Start of Block
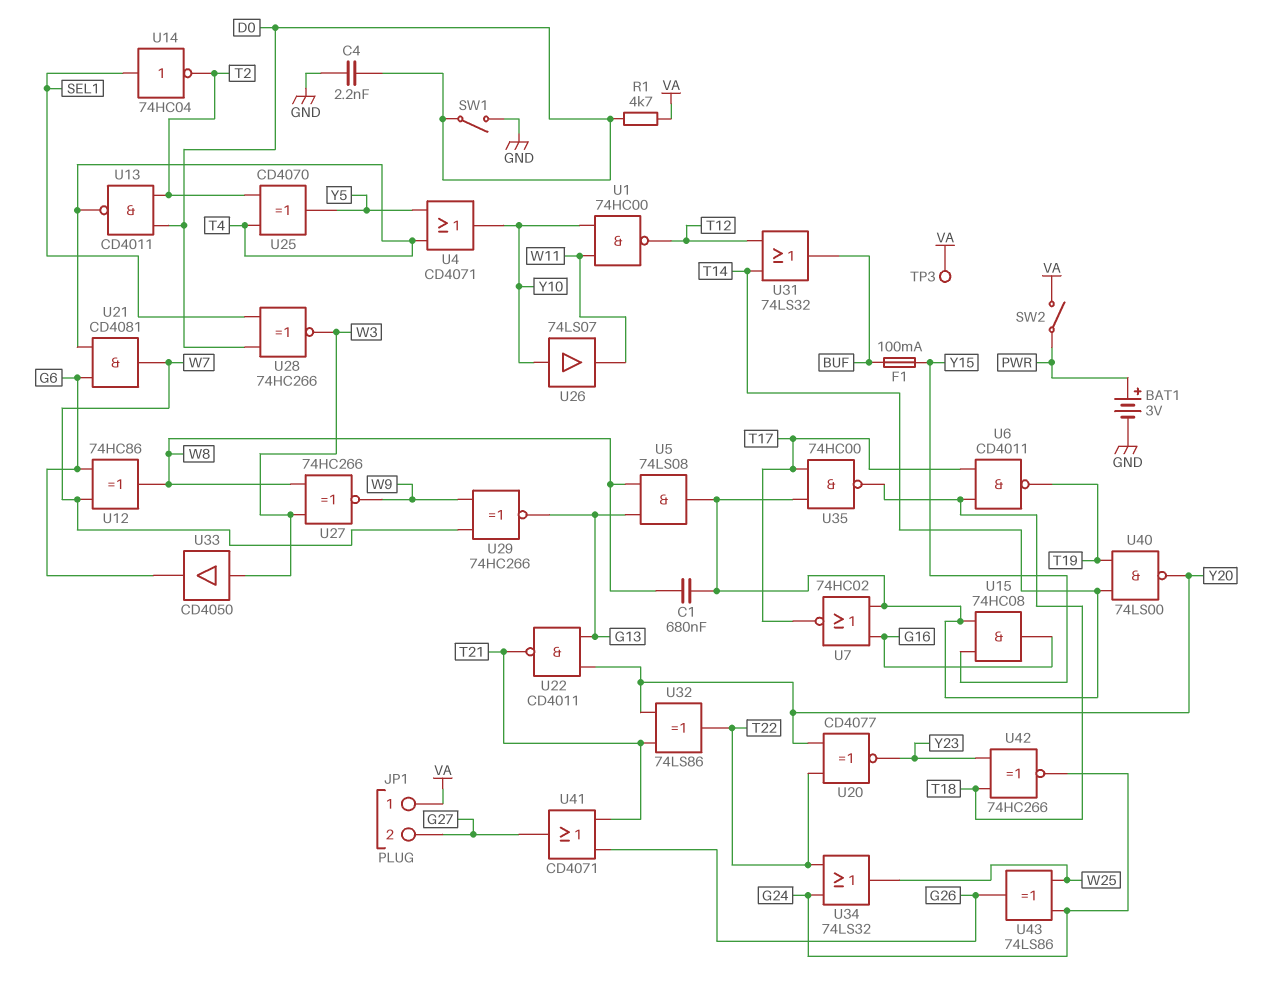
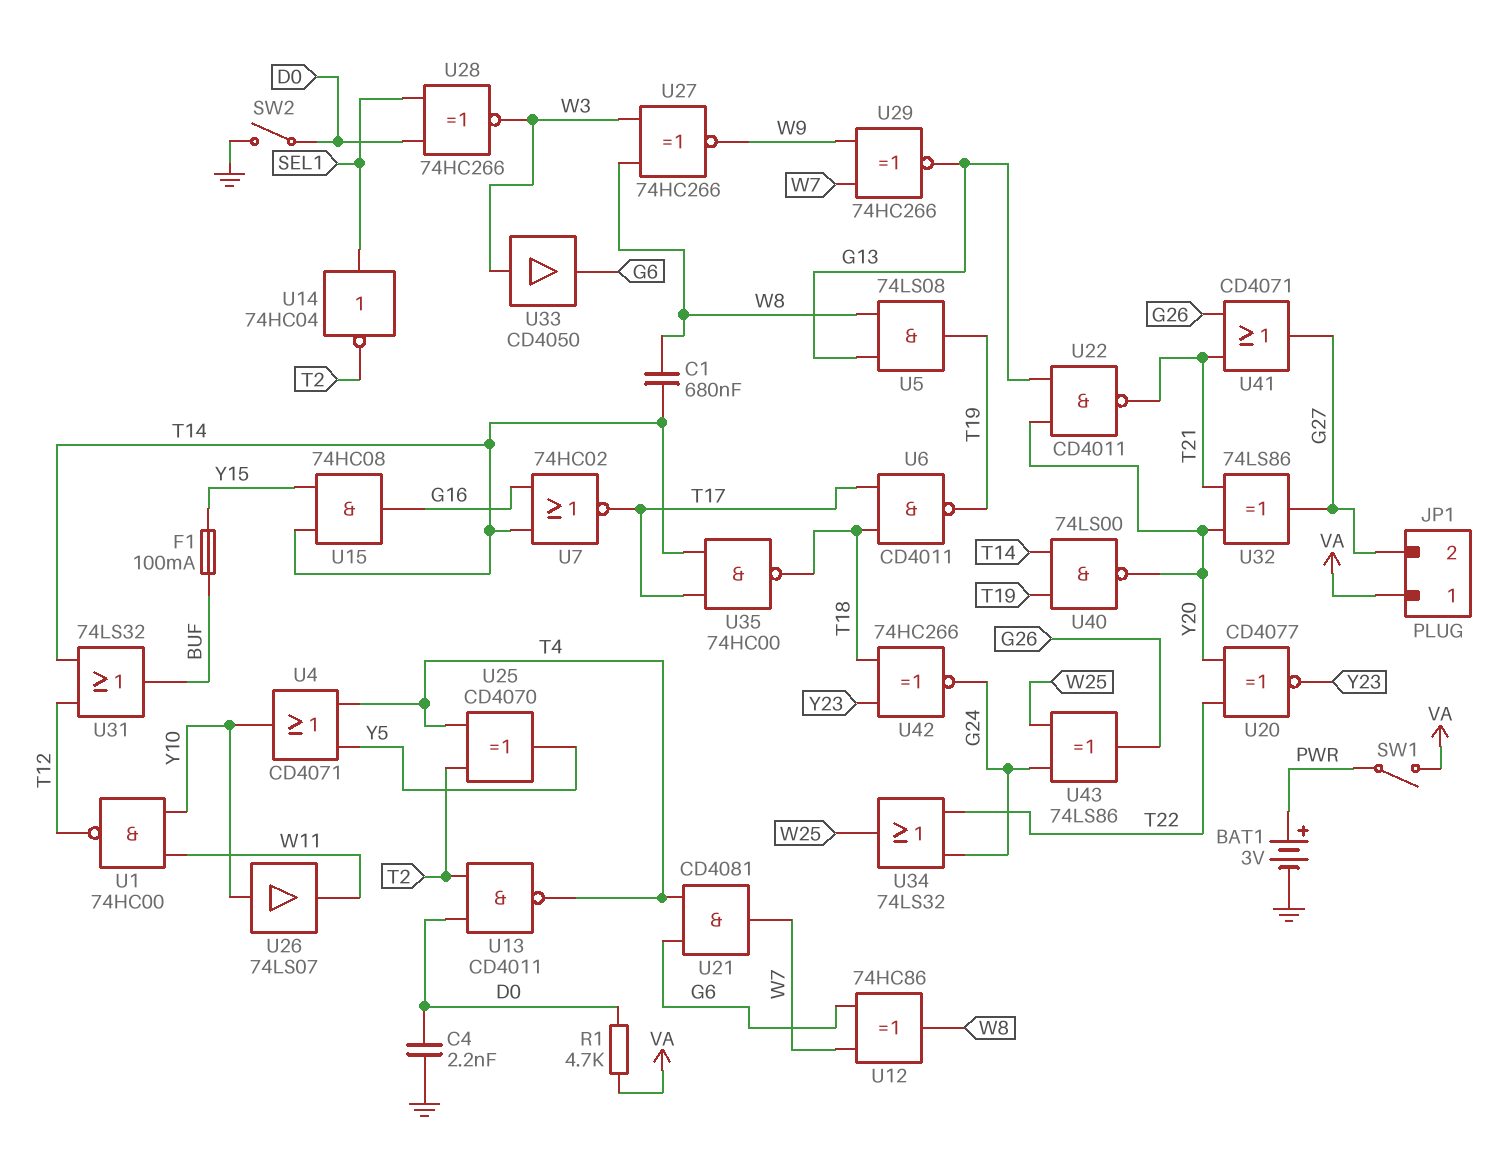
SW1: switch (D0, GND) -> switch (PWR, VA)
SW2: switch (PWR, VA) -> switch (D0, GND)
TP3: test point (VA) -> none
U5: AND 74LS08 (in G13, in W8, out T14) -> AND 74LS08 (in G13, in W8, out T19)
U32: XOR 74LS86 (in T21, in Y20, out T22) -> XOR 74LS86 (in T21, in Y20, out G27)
End of Block
● **EXERCISE REQUIREMENTS**:
Whenever a line in the records contains the word "switch", copy that line.

● **FINAL ANSWER**:
SW1: switch (D0, GND) -> switch (PWR, VA)
SW2: switch (PWR, VA) -> switch (D0, GND)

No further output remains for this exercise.